#### What is expected:
Pull out every line of the records below that contains the string "tuplet", and copy each of those lines in full.

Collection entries
##############################

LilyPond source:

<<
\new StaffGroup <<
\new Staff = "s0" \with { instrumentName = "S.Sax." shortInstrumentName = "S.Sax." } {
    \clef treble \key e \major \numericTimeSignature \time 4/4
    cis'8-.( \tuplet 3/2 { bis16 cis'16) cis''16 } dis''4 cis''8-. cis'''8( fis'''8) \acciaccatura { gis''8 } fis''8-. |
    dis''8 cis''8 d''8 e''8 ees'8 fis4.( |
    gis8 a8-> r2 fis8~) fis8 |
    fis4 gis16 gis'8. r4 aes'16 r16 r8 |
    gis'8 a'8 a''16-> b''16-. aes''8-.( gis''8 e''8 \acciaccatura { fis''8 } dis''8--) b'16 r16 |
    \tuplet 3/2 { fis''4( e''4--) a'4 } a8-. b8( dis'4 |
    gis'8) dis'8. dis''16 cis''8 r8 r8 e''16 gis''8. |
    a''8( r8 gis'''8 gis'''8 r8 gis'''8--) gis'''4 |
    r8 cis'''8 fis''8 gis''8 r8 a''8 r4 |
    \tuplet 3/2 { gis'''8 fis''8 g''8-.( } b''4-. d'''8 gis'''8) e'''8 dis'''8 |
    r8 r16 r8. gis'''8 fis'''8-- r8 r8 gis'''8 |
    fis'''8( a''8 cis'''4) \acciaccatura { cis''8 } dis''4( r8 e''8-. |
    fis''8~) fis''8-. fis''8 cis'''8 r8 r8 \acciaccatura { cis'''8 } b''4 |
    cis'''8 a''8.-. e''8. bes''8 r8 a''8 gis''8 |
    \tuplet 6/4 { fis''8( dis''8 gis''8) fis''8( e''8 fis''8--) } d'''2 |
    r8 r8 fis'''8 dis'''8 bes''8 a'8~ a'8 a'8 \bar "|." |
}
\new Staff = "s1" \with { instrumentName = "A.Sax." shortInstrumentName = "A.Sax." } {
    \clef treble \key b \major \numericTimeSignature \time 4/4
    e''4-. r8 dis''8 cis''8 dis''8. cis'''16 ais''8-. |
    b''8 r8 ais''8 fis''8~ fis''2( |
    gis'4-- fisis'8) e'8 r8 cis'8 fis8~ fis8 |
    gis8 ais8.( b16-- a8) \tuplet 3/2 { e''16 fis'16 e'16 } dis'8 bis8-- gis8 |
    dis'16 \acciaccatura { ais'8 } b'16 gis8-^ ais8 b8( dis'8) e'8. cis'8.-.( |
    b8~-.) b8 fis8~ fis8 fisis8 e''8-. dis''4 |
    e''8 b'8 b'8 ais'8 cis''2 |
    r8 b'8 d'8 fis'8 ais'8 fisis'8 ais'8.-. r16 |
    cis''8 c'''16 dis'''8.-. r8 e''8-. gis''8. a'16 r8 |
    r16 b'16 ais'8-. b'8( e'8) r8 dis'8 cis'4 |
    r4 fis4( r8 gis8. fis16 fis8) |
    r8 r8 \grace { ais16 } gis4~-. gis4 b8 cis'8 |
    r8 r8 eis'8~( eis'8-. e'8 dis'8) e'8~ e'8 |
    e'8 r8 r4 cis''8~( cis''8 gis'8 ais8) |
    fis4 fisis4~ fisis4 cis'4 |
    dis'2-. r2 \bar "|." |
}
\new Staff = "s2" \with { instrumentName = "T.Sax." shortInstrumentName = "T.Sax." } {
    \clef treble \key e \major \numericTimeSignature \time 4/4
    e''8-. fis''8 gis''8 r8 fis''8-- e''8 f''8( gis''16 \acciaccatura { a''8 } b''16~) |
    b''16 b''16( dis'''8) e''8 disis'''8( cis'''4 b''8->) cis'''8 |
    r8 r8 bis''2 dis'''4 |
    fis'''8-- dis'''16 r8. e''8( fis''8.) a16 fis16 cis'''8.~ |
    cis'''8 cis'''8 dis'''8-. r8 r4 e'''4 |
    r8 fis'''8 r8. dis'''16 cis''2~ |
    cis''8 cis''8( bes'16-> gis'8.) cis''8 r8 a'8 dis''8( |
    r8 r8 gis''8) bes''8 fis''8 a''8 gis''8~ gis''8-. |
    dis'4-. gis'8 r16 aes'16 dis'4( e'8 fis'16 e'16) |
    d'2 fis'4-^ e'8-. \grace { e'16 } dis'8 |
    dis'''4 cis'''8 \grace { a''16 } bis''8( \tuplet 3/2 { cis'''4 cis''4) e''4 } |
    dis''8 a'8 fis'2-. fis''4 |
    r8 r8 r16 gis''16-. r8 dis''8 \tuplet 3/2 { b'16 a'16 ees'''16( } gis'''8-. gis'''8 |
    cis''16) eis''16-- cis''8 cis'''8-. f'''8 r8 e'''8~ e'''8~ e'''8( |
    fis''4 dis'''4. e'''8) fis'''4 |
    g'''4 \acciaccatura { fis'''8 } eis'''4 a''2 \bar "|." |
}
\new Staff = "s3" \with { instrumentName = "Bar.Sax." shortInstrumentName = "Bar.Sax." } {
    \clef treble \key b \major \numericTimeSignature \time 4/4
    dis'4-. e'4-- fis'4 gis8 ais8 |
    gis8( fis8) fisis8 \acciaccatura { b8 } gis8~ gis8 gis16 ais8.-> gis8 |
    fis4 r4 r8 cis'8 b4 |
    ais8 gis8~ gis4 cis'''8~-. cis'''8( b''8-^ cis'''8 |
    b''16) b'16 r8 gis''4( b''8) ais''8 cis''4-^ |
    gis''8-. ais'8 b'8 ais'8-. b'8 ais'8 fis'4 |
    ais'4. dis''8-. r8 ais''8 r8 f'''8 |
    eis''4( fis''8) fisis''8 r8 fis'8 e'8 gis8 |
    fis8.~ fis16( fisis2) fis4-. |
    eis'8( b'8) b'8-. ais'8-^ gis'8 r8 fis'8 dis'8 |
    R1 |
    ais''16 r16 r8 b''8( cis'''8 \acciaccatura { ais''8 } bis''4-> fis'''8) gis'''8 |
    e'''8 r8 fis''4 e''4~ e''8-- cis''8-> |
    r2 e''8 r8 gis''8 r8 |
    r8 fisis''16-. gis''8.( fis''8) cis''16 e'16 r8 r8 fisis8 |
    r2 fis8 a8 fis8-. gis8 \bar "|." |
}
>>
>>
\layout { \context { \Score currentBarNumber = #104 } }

##############################

#### Result for this exercise:
    cis'8-.( \tuplet 3/2 { bis16 cis'16) cis''16 } dis''4 cis''8-. cis'''8( fis'''8) \acciaccatura { gis''8 } fis''8-. |
    \tuplet 3/2 { fis''4( e''4--) a'4 } a8-. b8( dis'4 |
    \tuplet 3/2 { gis'''8 fis''8 g''8-.( } b''4-. d'''8 gis'''8) e'''8 dis'''8 |
    \tuplet 6/4 { fis''8( dis''8 gis''8) fis''8( e''8 fis''8--) } d'''2 |
    gis8 ais8.( b16-- a8) \tuplet 3/2 { e''16 fis'16 e'16 } dis'8 bis8-- gis8 |
    dis'''4 cis'''8 \grace { a''16 } bis''8( \tuplet 3/2 { cis'''4 cis''4) e''4 } |
    r8 r8 r16 gis''16-. r8 dis''8 \tuplet 3/2 { b'16 a'16 ees'''16( } gis'''8-. gis'''8 |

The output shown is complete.